Work task
Which of the lines in the data below contain the string "camión"? Copy each of them.

Before-and-after scene images
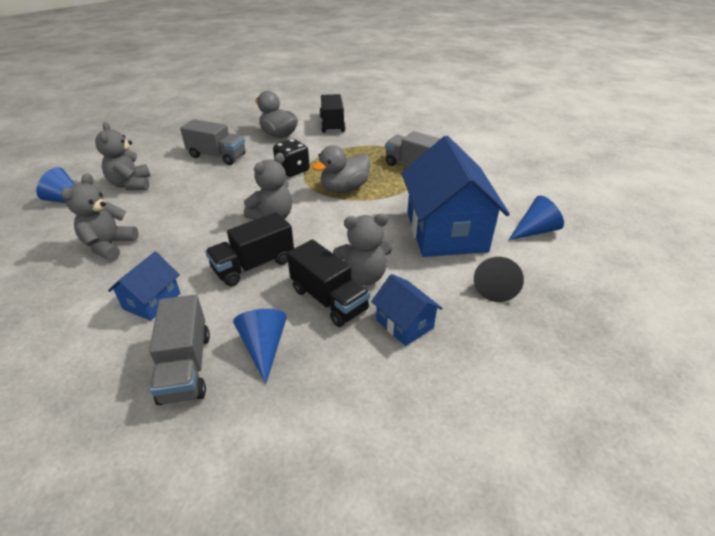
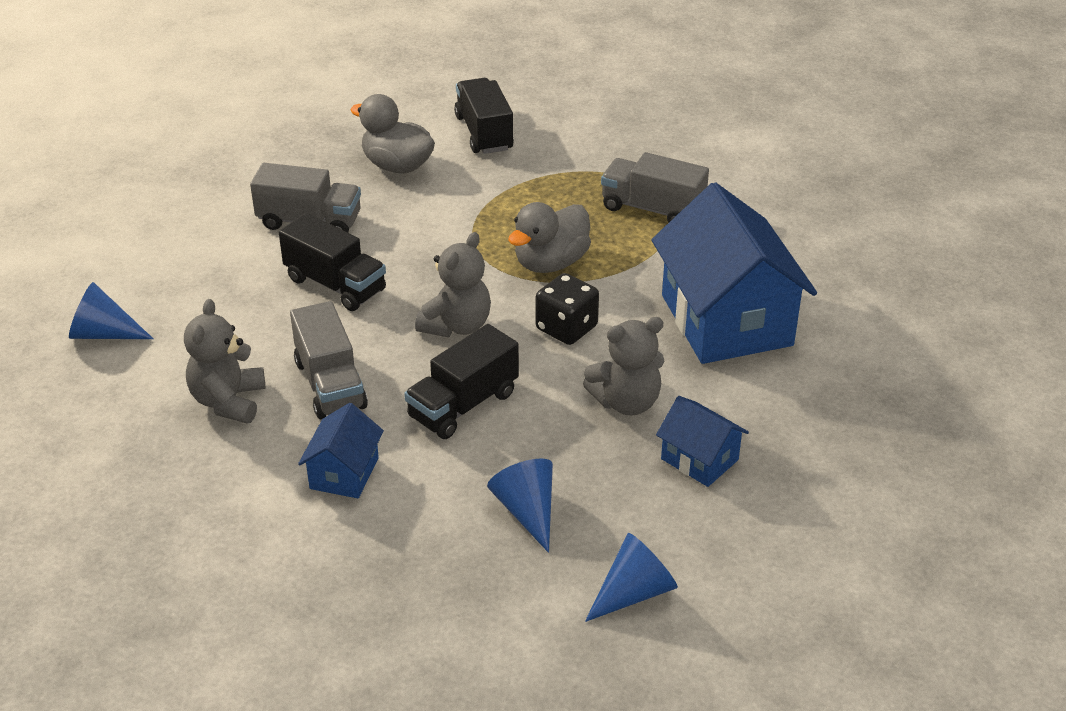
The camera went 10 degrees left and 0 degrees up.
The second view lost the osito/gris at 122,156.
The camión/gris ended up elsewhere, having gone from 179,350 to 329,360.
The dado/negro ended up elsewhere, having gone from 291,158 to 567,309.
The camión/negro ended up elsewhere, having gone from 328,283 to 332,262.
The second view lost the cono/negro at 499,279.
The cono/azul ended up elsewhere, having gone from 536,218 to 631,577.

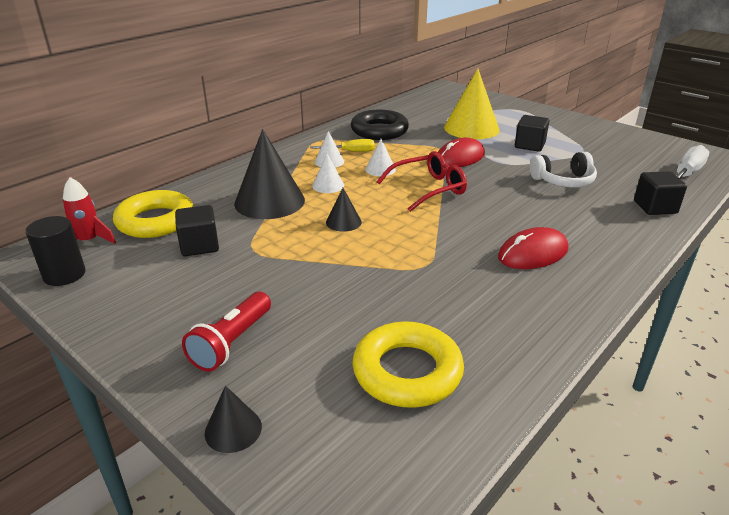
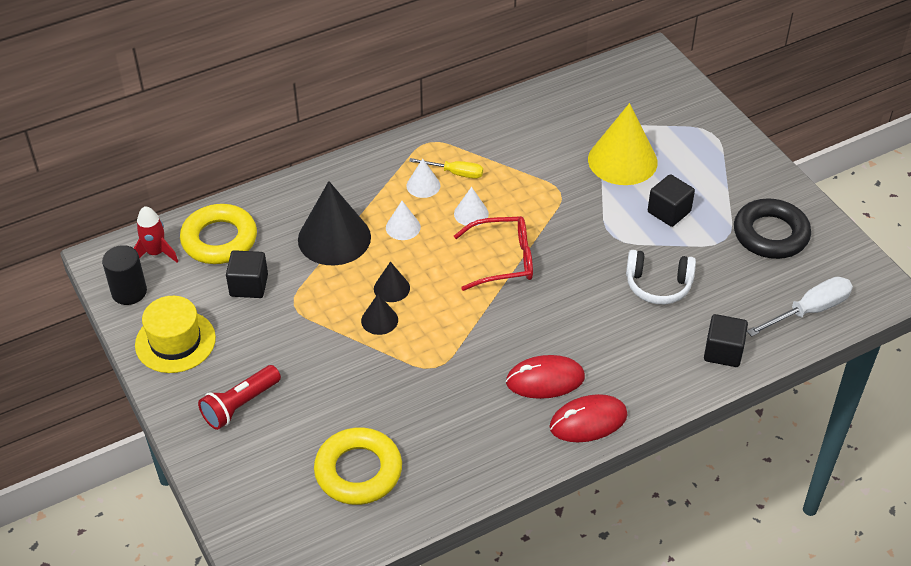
The camera went 20 degrees right and 15 degrees up.
The cono/negro ended up elsewhere, having gone from 233,419 to 379,314.
The anillo/negro ended up elsewhere, having gone from 380,125 to 772,229.
The ratón/rojo ended up elsewhere, having gone from 461,152 to 589,418.
The second view gained the sombrero/amarillo at 175,334.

Reply to the exercise
The camión/gris ended up elsewhere, having gone from 179,350 to 329,360.
The camión/negro ended up elsewhere, having gone from 328,283 to 332,262.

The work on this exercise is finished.